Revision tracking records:
§ §

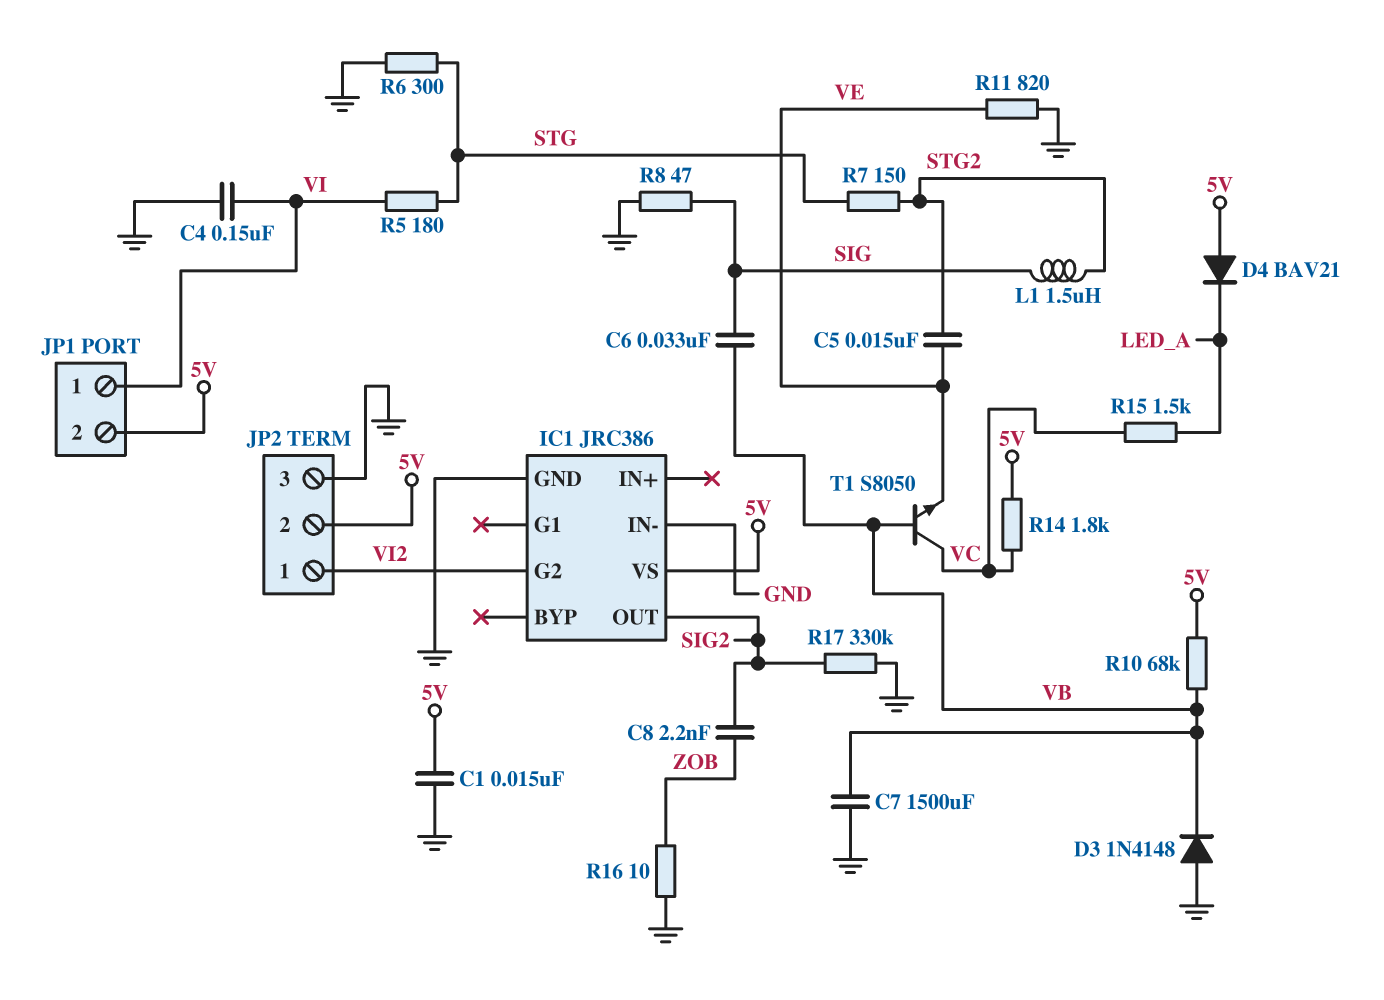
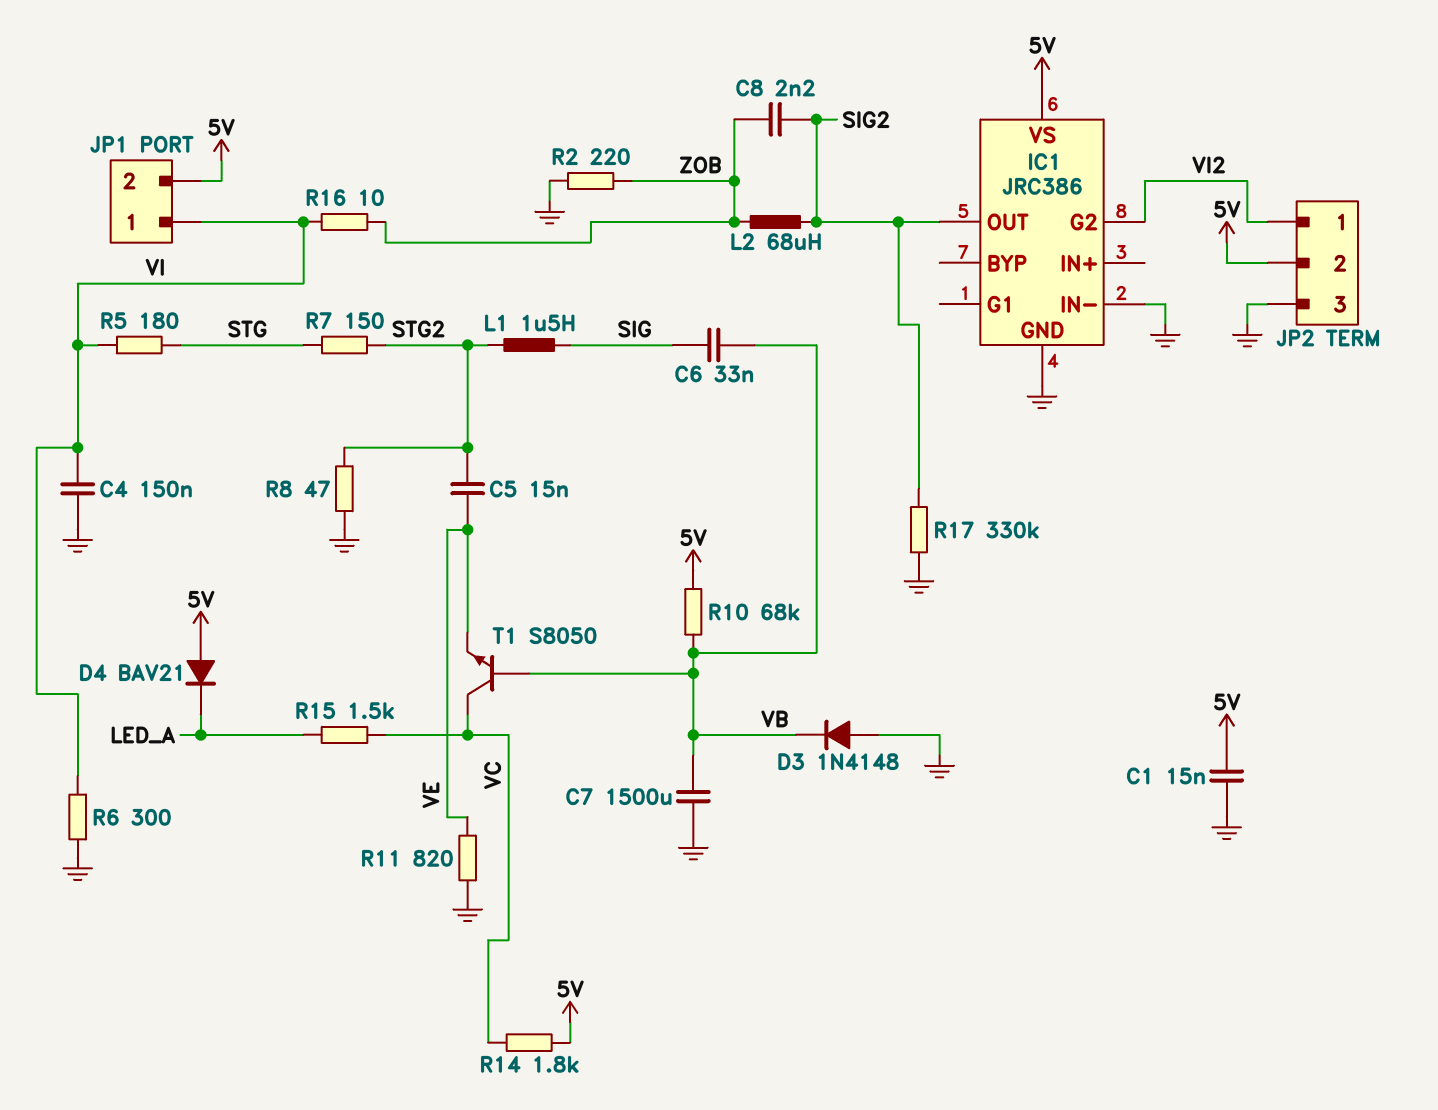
L2: none -> 68uH (SIG2, ZOB)
R2: none -> 220 (GND, ZOB)
R6: 300 (GND, STG) -> 300 (GND, VI)
R8: 47 (GND, SIG) -> 47 (GND, STG2)
R16: 10 (GND, ZOB) -> 10 (VI, ZOB)

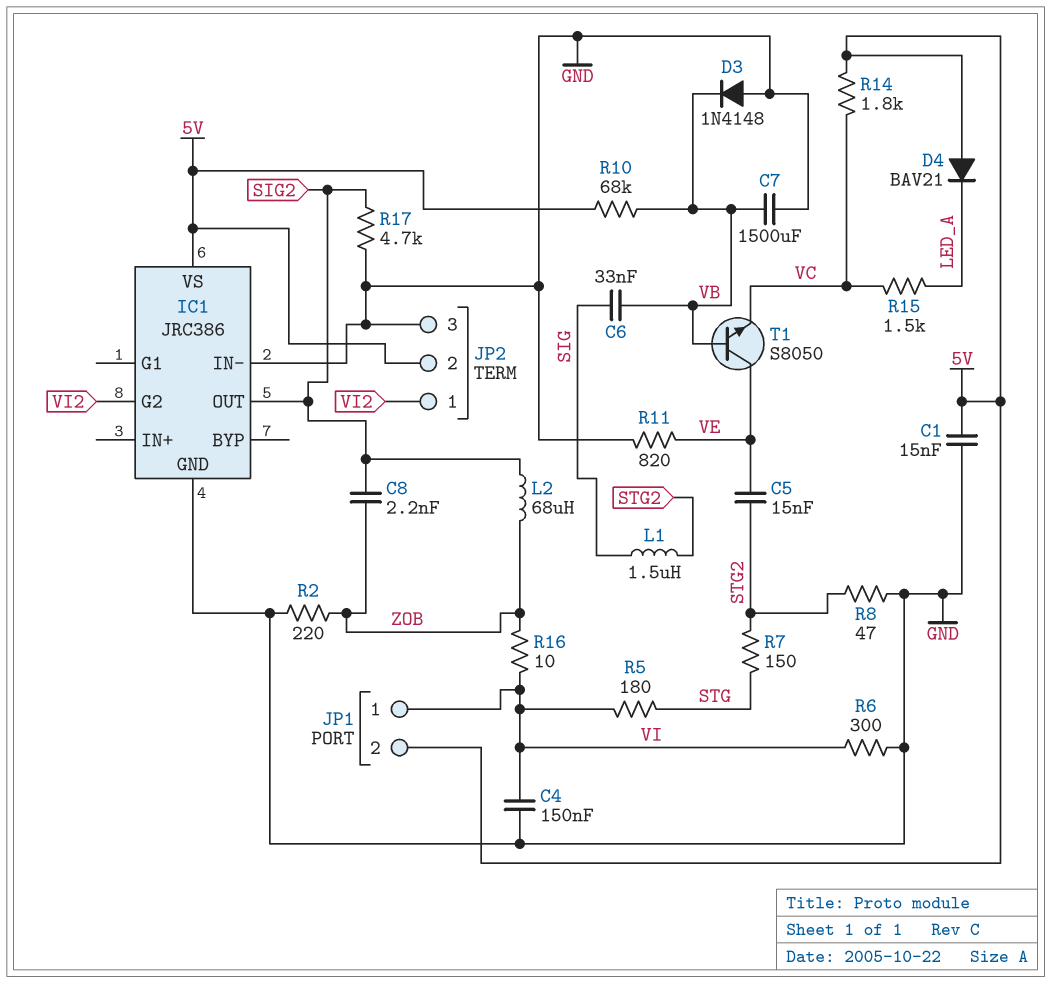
R17: 330k (GND, SIG2) -> 4.7k (GND, SIG2)
T1: NPN S8050 (B VB, C VC, E VE) -> NPN S8050 (B VB, C VE, E VC)

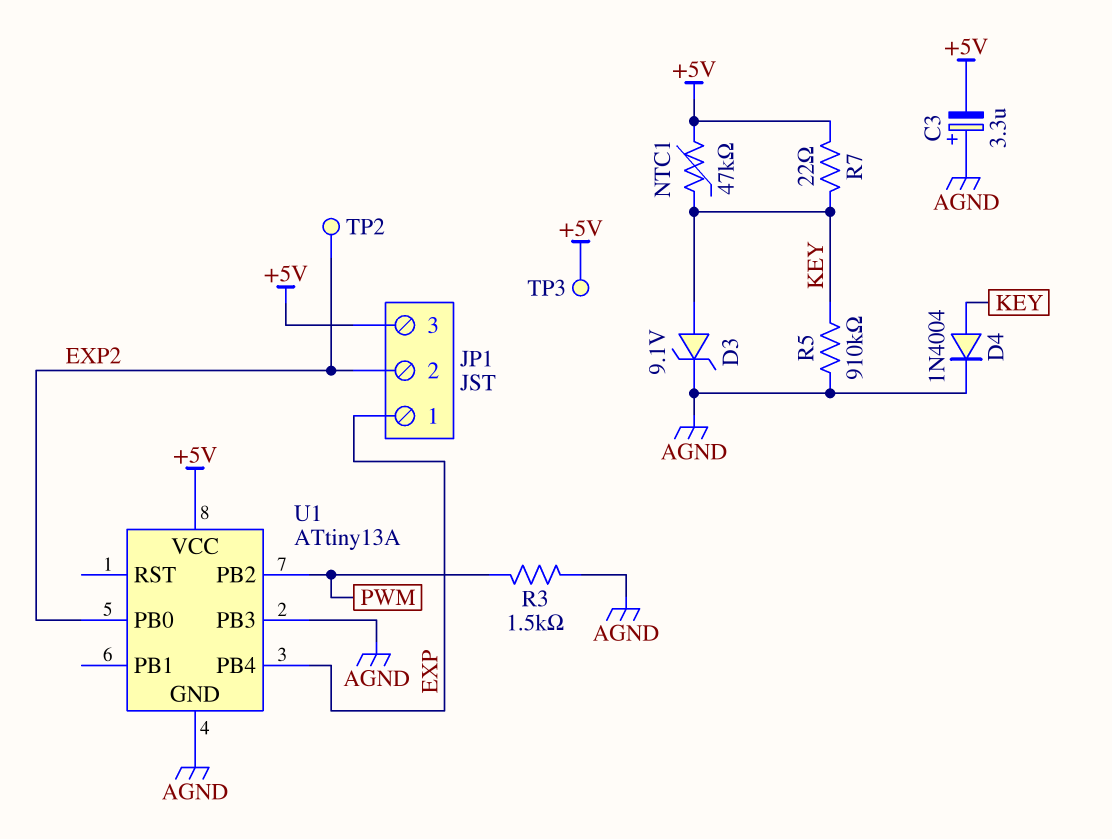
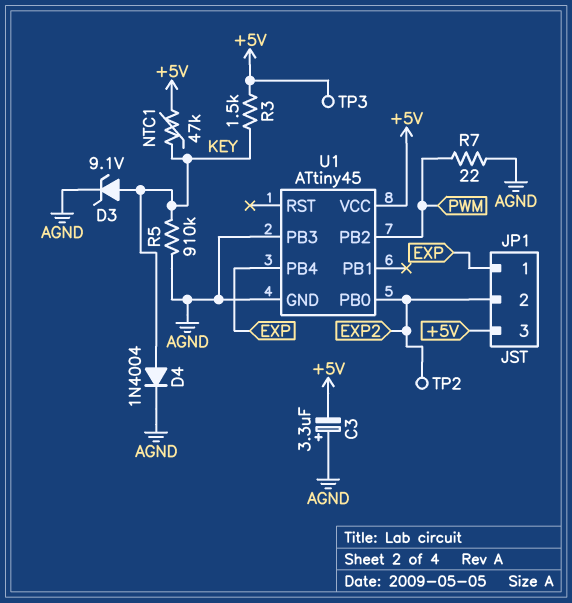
R3: 1.5k (AGND, PWM) -> 1.5k (+5V, KEY)
R7: 22 (+5V, KEY) -> 22 (AGND, PWM)
U1: ATtiny13A -> ATtiny45

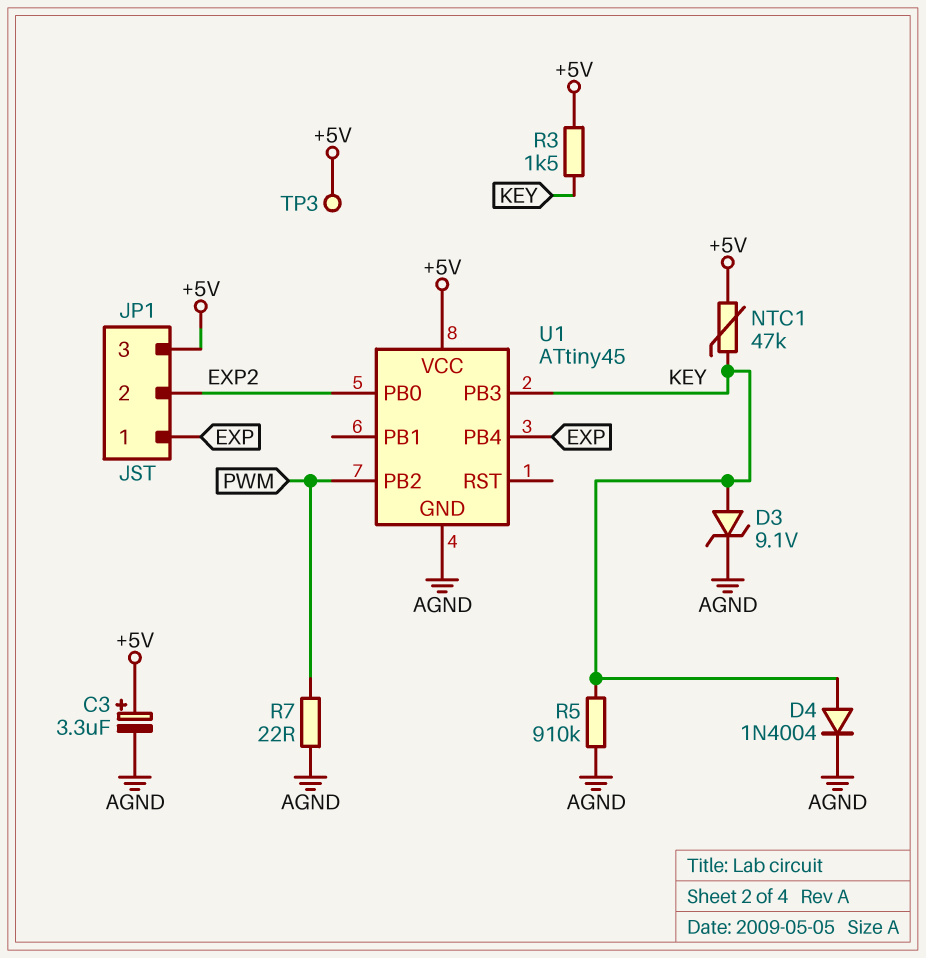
C3: 3.3uF (plus AGND, minus +5V) -> 3.3uF (plus +5V, minus AGND)
TP2: test point (EXP2) -> none
U1 pin PB3: AGND -> KEY

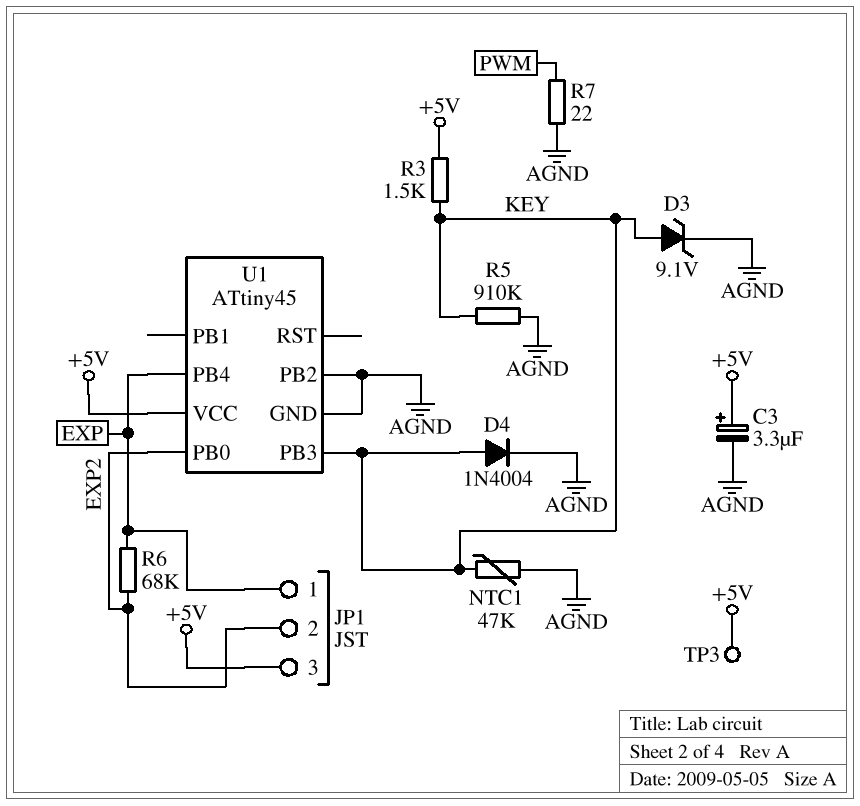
NTC1: 47k (+5V, KEY) -> 47k (AGND, KEY)
R6: none -> 68k (EXP, EXP2)
U1 pin PB2: PWM -> AGND

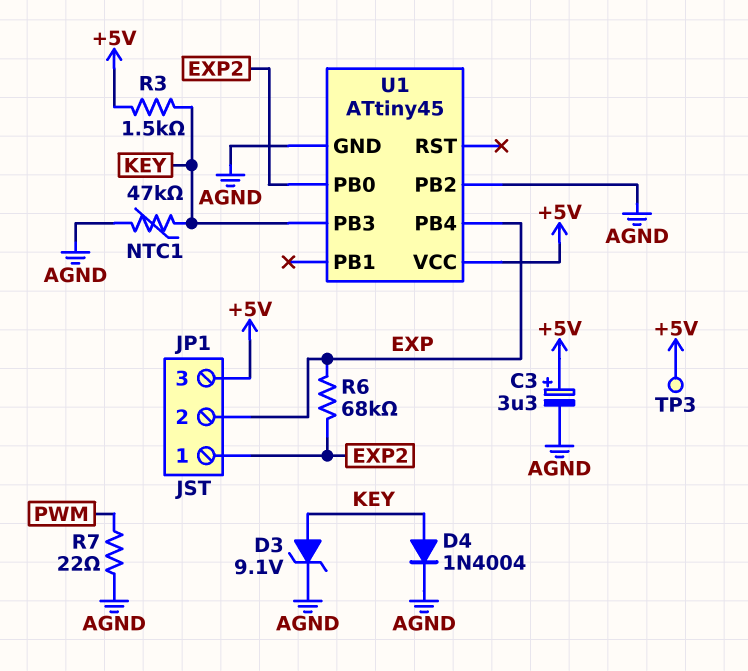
JP1 pin 1: EXP -> EXP2
JP1 pin 2: EXP2 -> EXP
R5: 910k (AGND, KEY) -> none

§ §

Description of the task: Output only the lines running from the line with "R8: 47 (GND, SIG) -> 47 (GND, STG2)" through the last line of the entries above, inclusive, with pictures excluded.

Exercise solution:
R8: 47 (GND, SIG) -> 47 (GND, STG2)
R16: 10 (GND, ZOB) -> 10 (VI, ZOB)

R17: 330k (GND, SIG2) -> 4.7k (GND, SIG2)
T1: NPN S8050 (B VB, C VC, E VE) -> NPN S8050 (B VB, C VE, E VC)

R3: 1.5k (AGND, PWM) -> 1.5k (+5V, KEY)
R7: 22 (+5V, KEY) -> 22 (AGND, PWM)
U1: ATtiny13A -> ATtiny45

C3: 3.3uF (plus AGND, minus +5V) -> 3.3uF (plus +5V, minus AGND)
TP2: test point (EXP2) -> none
U1 pin PB3: AGND -> KEY

NTC1: 47k (+5V, KEY) -> 47k (AGND, KEY)
R6: none -> 68k (EXP, EXP2)
U1 pin PB2: PWM -> AGND

JP1 pin 1: EXP -> EXP2
JP1 pin 2: EXP2 -> EXP
R5: 910k (AGND, KEY) -> none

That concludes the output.